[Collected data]
■ ■ ■

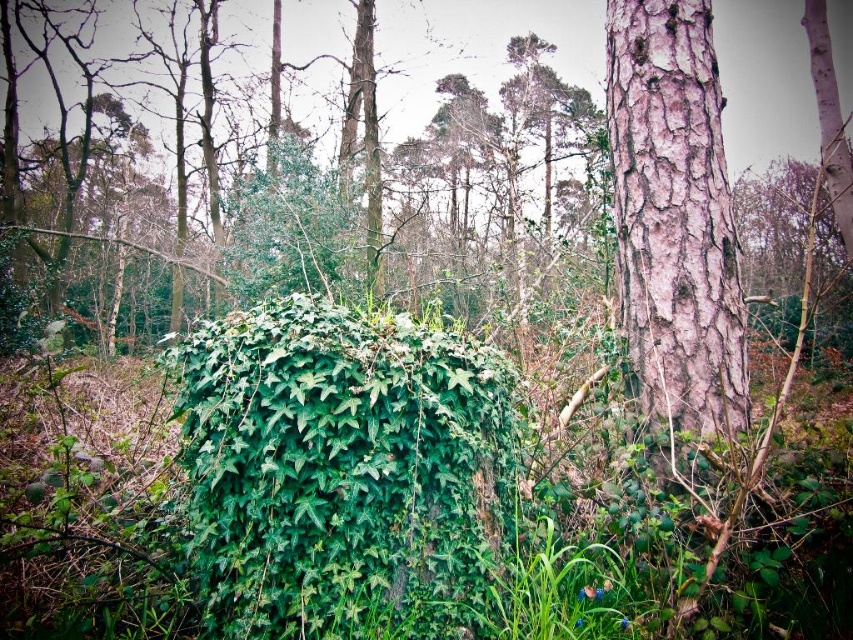
You are a hiker trying to navigate through the woodland scene. You need to pass between the green leafy bush at center and the smooth pink bark at right. Based on their widths, which object will you have to maneuver around more carefully?

The green leafy bush at center is wider than the smooth pink bark at right, so you will need to maneuver around it more carefully due to its greater width.

You are standing in the woodland scene and want to place a small flag at the point marked by the coordinates point [343,472]. Based on the scene description, where exactly would this flag be placed?

The point [343,472] is on the green leafy bush at center, so the flag would be placed on the green leafy bush at center.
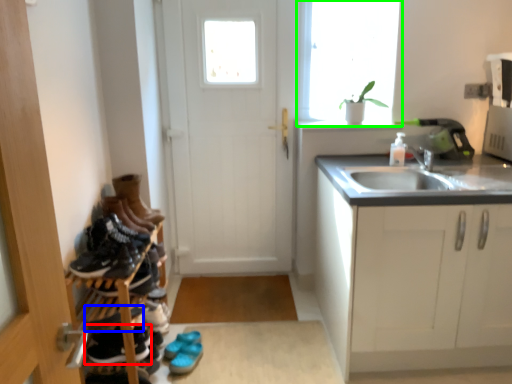
Question: Which object is the farthest from footwear (highlighted by a red box)? Choose among these: shoe (highlighted by a blue box) or window (highlighted by a green box).

Choices:
 (A) shoe
 (B) window

Answer: (B)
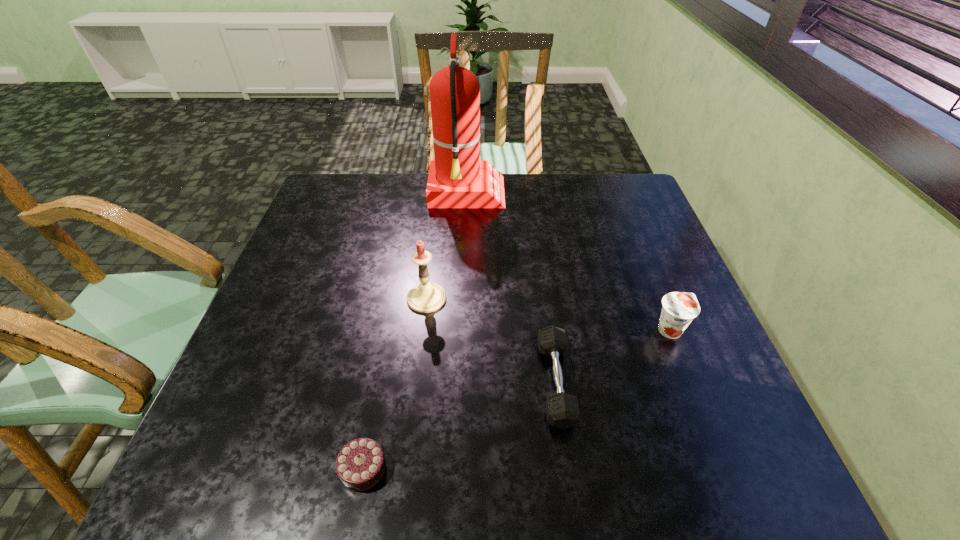
Where is `vacant space that's between the yogurt and the farthest object`? The height and width of the screenshot is (540, 960). vacant space that's between the yogurt and the farthest object is located at coordinates (568, 262).

Locate an element on the screen. This screenshot has width=960, height=540. vacant area that lies between the nearest object and the third tallest object is located at coordinates (516, 399).

Find the location of a particular element. vacant space in between the dumbbell and the fire extinguisher is located at coordinates (511, 288).

What are the coordinates of `unoccupied area between the second object from right to left and the farthest object` in the screenshot? It's located at (511, 288).

Identify the location of object that is the second closest to the dumbbell. (426, 297).

Where is `object identified as the fourth closest to the rightmost object`? The image size is (960, 540). object identified as the fourth closest to the rightmost object is located at coordinates (360, 465).

Locate an element on the screen. Image resolution: width=960 pixels, height=540 pixels. free spot that satisfies the following two spatial constraints: 1. on the back side of the dumbbell; 2. on the front-facing side of the farthest object is located at coordinates pos(529,194).

Identify the location of free space that satisfies the following two spatial constraints: 1. on the back side of the shortest object; 2. on the left side of the yogurt. (390, 330).

At what (x,y) coordinates should I click in order to perform the action: click on blank area in the image that satisfies the following two spatial constraints: 1. on the back side of the third shortest object; 2. on the front-facing side of the tallest object. Please return your answer as a coordinate pair (x, y). The image size is (960, 540). Looking at the image, I should click on (616, 194).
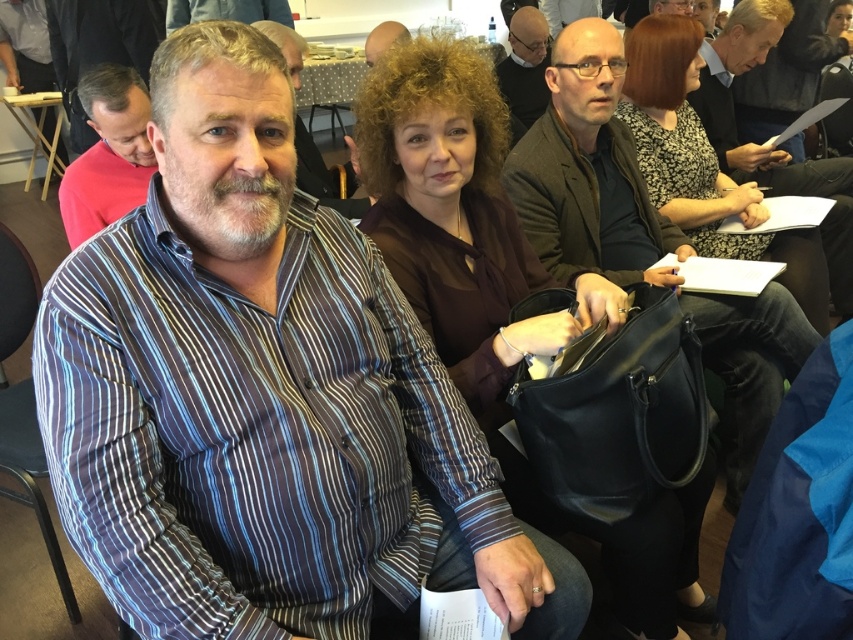
You are organizing a photo shoot and need to arrange the subjects based on their clothing sizes. If you have a matte black shirt at center and a striped shirt at center, which one should you place first in a sequence from largest to smallest?

The matte black shirt at center is larger in size than the striped shirt at center, so you should place the matte black shirt at center first in the sequence from largest to smallest.

Based on the scene description, where exactly is the matte black shirt at center located in the image?

The matte black shirt at center is located at point coordinates of (525, 68).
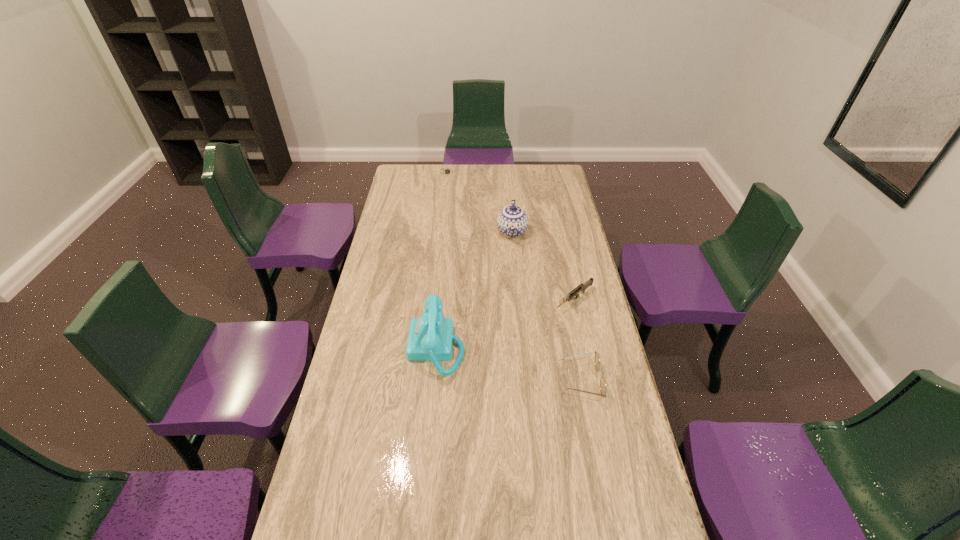
What are the coordinates of `free space located 0.180m on the front-facing side of the spectacles` in the screenshot? It's located at (506, 380).

At what (x,y) coordinates should I click in order to perform the action: click on vacant space located on the front-facing side of the spectacles. Please return your answer as a coordinate pair (x, y). Looking at the image, I should click on (521, 380).

Locate an element on the screen. vacant space situated on the front-facing side of the spectacles is located at coordinates (538, 380).

Identify the location of vacant region located aimed along the barrel of the gun. This screenshot has width=960, height=540. (543, 323).

I want to click on vacant space situated aimed along the barrel of the gun, so click(x=527, y=337).

This screenshot has height=540, width=960. I want to click on vacant space situated aimed along the barrel of the gun, so click(533, 333).

You are a GUI agent. You are given a task and a screenshot of the screen. Output one action in this format:
    pyautogui.click(x=<x>, y=<y>)
    Task: Click on the vacant space situated on the face of the farthest object
    
    Given the screenshot: What is the action you would take?
    pyautogui.click(x=452, y=188)

Identify the location of vacant space located on the face of the farthest object. The height and width of the screenshot is (540, 960). (454, 195).

Locate an element on the screen. vacant area located 0.060m on the face of the farthest object is located at coordinates (450, 183).

At what (x,y) coordinates should I click in order to perform the action: click on free region located at the spout of the third object from left to right. Please return your answer as a coordinate pair (x, y). Image resolution: width=960 pixels, height=540 pixels. Looking at the image, I should click on (511, 290).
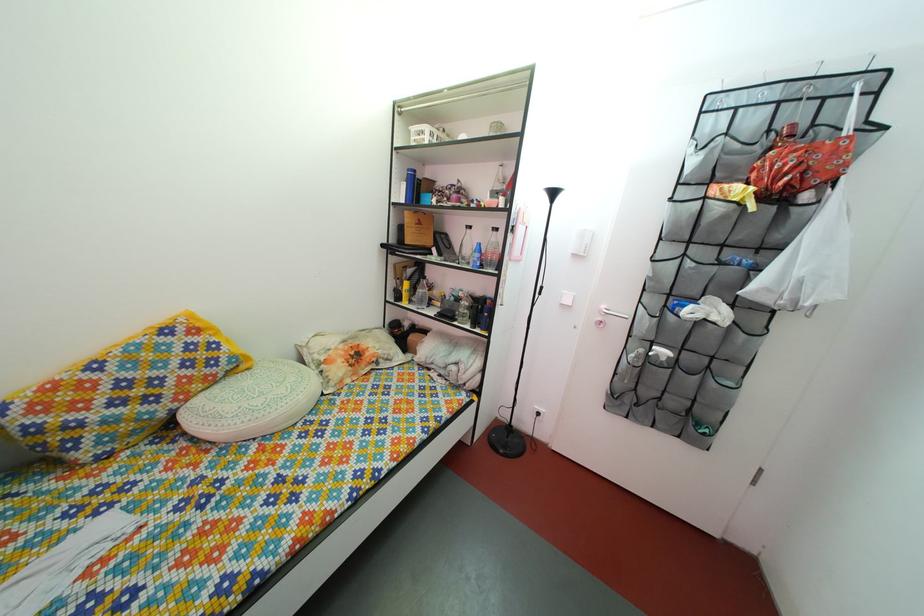
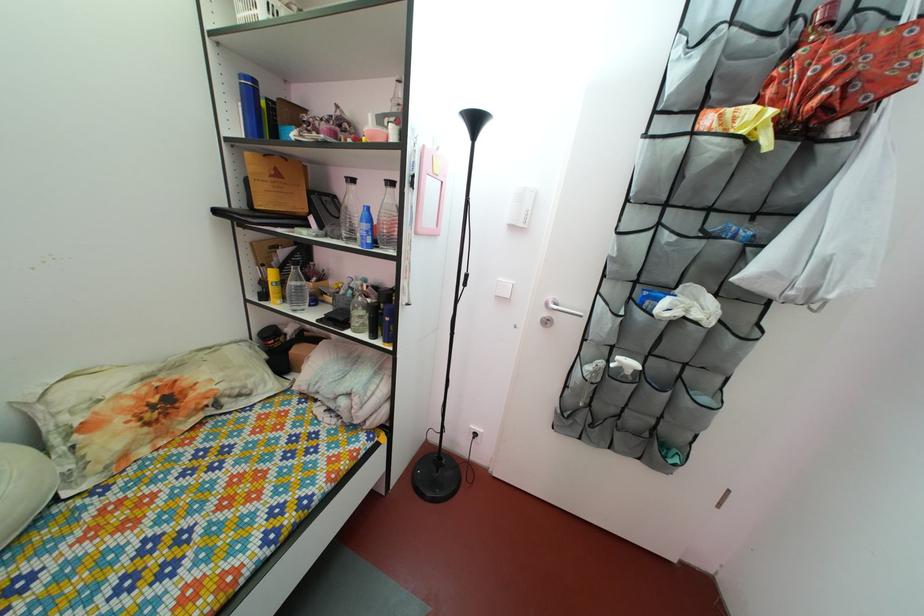
Locate, in the second image, the point that corresponds to point 460,307 in the first image.

(359, 301)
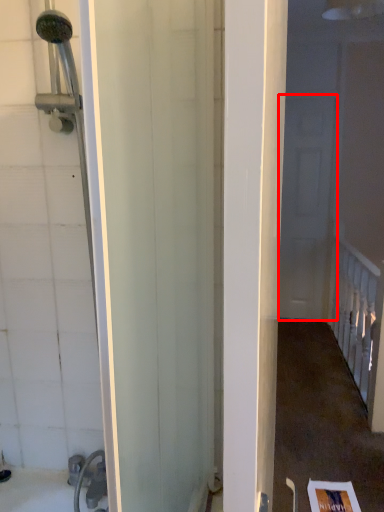
Question: Considering the relative positions of screen door (annotated by the red box) and rail in the image provided, where is screen door (annotated by the red box) located with respect to the staircase?

Choices:
 (A) left
 (B) right

Answer: (A)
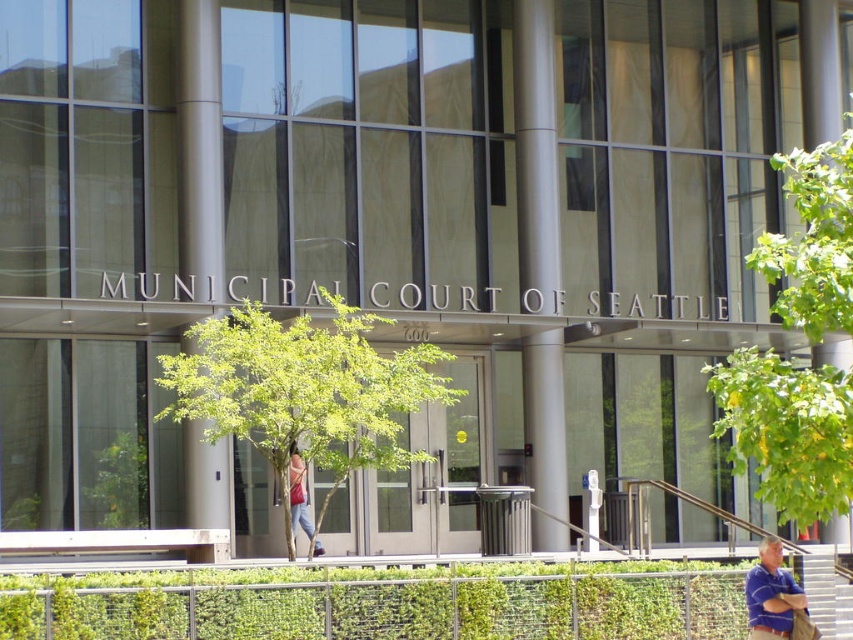
You are a visitor approaching the Municipal Court of Seattle building and see the green leafy hedge at lower center and the white plastic stairs at lower right. Which object is closer to the entrance of the building?

The green leafy hedge at lower center is closer to the entrance of the building since it is positioned to the left of the white plastic stairs at lower right, which are further to the right.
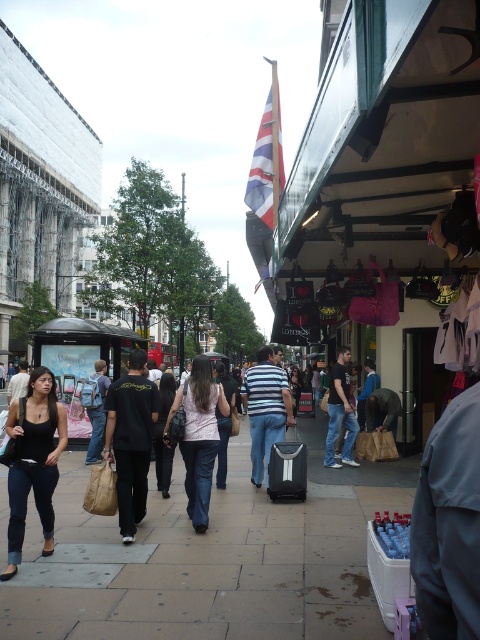
In the scene shown: You are a delivery person who needs to place a striped cotton shirt at center and a black fabric suitcase at center onto a delivery cart that can only hold items within a 36 inch width. Can both items fit side by side on the cart?

The striped cotton shirt at center is 33.99 inches from the black fabric suitcase at center, so the total width required would be the sum of both items. However, the distance between them here is 33.99 inches, which might indicate their separation rather than individual sizes. Without knowing each item size, we can only confirm the space between them, not their individual widths. Thus, it is unclear if they can fit within the 36 inch limit.

You are a delivery person who needs to place both the striped cotton shirt at center and the black fabric suitcase at center into a storage locker. The locker has a height limit of 1 meter. Which item might exceed the height limit?

The striped cotton shirt at center has a greater height compared to the black fabric suitcase at center, so it might exceed the height limit of 1 meter.

From the picture: You are a delivery person who needs to place a fragile package on the black fabric suitcase at center. However, there is a striped cotton shirt at center in the way. Can you move the shirt to make space?

The striped cotton shirt at center is located above the black fabric suitcase at center, so you need to move the shirt down to create space for the package.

■ ■ ■

■ **DIRECTIONS**
Format every line of the items above as a numbered list, skipping blank lines and leaving the pictures out.

■ **SOLVED EXERCISE**
1. You are a hiker trying to navigate through the woodland scene. You need to pass between the green leafy bush at center and the smooth pink bark at right. Based on their widths, which object will you have to maneuver around more carefully?
2. The green leafy bush at center is wider than the smooth pink bark at right, so you will need to maneuver around it more carefully due to its greater width.
3. You are standing in the woodland scene and want to place a small flag at the point marked by the coordinates point [343,472]. Based on the scene description, where exactly would this flag be placed?
4. The point [343,472] is on the green leafy bush at center, so the flag would be placed on the green leafy bush at center.
5. Question: Which object is the farthest from footwear (highlighted by a red box)? Choose among these: shoe (highlighted by a blue box) or window (highlighted by a green box).
6. Choices:
7.  (A) shoe
8.  (B) window
9. Answer: (B)
10. Where is `vacant space that's between the yogurt and the farthest object`? The height and width of the screenshot is (540, 960). vacant space that's between the yogurt and the farthest object is located at coordinates (568, 262).
11. Locate an element on the screen. This screenshot has width=960, height=540. vacant area that lies between the nearest object and the third tallest object is located at coordinates (516, 399).
12. Find the location of a particular element. vacant space in between the dumbbell and the fire extinguisher is located at coordinates (511, 288).
13. What are the coordinates of `unoccupied area between the second object from right to left and the farthest object` in the screenshot? It's located at (511, 288).
14. Identify the location of object that is the second closest to the dumbbell. (426, 297).
15. Where is `object identified as the fourth closest to the rightmost object`? The image size is (960, 540). object identified as the fourth closest to the rightmost object is located at coordinates (360, 465).
16. Locate an element on the screen. Image resolution: width=960 pixels, height=540 pixels. free spot that satisfies the following two spatial constraints: 1. on the back side of the dumbbell; 2. on the front-facing side of the farthest object is located at coordinates pos(529,194).
17. Identify the location of free space that satisfies the following two spatial constraints: 1. on the back side of the shortest object; 2. on the left side of the yogurt. (390, 330).
18. At what (x,y) coordinates should I click in order to perform the action: click on blank area in the image that satisfies the following two spatial constraints: 1. on the back side of the third shortest object; 2. on the front-facing side of the tallest object. Please return your answer as a coordinate pair (x, y). The image size is (960, 540). Looking at the image, I should click on (616, 194).
19. You are organizing a photo shoot and need to arrange the subjects based on their clothing sizes. If you have a matte black shirt at center and a striped shirt at center, which one should you place first in a sequence from largest to smallest?
20. The matte black shirt at center is larger in size than the striped shirt at center, so you should place the matte black shirt at center first in the sequence from largest to smallest.
21. Based on the scene description, where exactly is the matte black shirt at center located in the image?
22. The matte black shirt at center is located at point coordinates of (525, 68).
23. What are the coordinates of `free space located 0.180m on the front-facing side of the spectacles` in the screenshot? It's located at (506, 380).
24. At what (x,y) coordinates should I click in order to perform the action: click on vacant space located on the front-facing side of the spectacles. Please return your answer as a coordinate pair (x, y). Looking at the image, I should click on (521, 380).
25. Locate an element on the screen. vacant space situated on the front-facing side of the spectacles is located at coordinates (538, 380).
26. Identify the location of vacant region located aimed along the barrel of the gun. This screenshot has width=960, height=540. (543, 323).
27. I want to click on vacant space situated aimed along the barrel of the gun, so click(x=527, y=337).
28. This screenshot has height=540, width=960. I want to click on vacant space situated aimed along the barrel of the gun, so click(533, 333).
29. You are a GUI agent. You are given a task and a screenshot of the screen. Output one action in this format:
30.     pyautogui.click(x=<x>, y=<y>)
31.     Task: Click on the vacant space situated on the face of the farthest object
32.     Given the screenshot: What is the action you would take?
33.     pyautogui.click(x=452, y=188)
34. Identify the location of vacant space located on the face of the farthest object. The height and width of the screenshot is (540, 960). (454, 195).
35. Locate an element on the screen. vacant area located 0.060m on the face of the farthest object is located at coordinates (450, 183).
36. At what (x,y) coordinates should I click in order to perform the action: click on free region located at the spout of the third object from left to right. Please return your answer as a coordinate pair (x, y). Image resolution: width=960 pixels, height=540 pixels. Looking at the image, I should click on (511, 290).
37. Locate, in the second image, the point that corresponds to point 460,307 in the first image.
38. (359, 301)
39. Question: Considering the relative positions of screen door (annotated by the red box) and rail in the image provided, where is screen door (annotated by the red box) located with respect to the staircase?
40. Choices:
41.  (A) left
42.  (B) right
43. Answer: (A)
44. You are a visitor approaching the Municipal Court of Seattle building and see the green leafy hedge at lower center and the white plastic stairs at lower right. Which object is closer to the entrance of the building?
45. The green leafy hedge at lower center is closer to the entrance of the building since it is positioned to the left of the white plastic stairs at lower right, which are further to the right.
46. In the scene shown: You are a delivery person who needs to place a striped cotton shirt at center and a black fabric suitcase at center onto a delivery cart that can only hold items within a 36 inch width. Can both items fit side by side on the cart?
47. The striped cotton shirt at center is 33.99 inches from the black fabric suitcase at center, so the total width required would be the sum of both items. However, the distance between them here is 33.99 inches, which might indicate their separation rather than individual sizes. Without knowing each item size, we can only confirm the space between them, not their individual widths. Thus, it is unclear if they can fit within the 36 inch limit.
48. You are a delivery person who needs to place both the striped cotton shirt at center and the black fabric suitcase at center into a storage locker. The locker has a height limit of 1 meter. Which item might exceed the height limit?
49. The striped cotton shirt at center has a greater height compared to the black fabric suitcase at center, so it might exceed the height limit of 1 meter.
50. From the picture: You are a delivery person who needs to place a fragile package on the black fabric suitcase at center. However, there is a striped cotton shirt at center in the way. Can you move the shirt to make space?
51. The striped cotton shirt at center is located above the black fabric suitcase at center, so you need to move the shirt down to create space for the package.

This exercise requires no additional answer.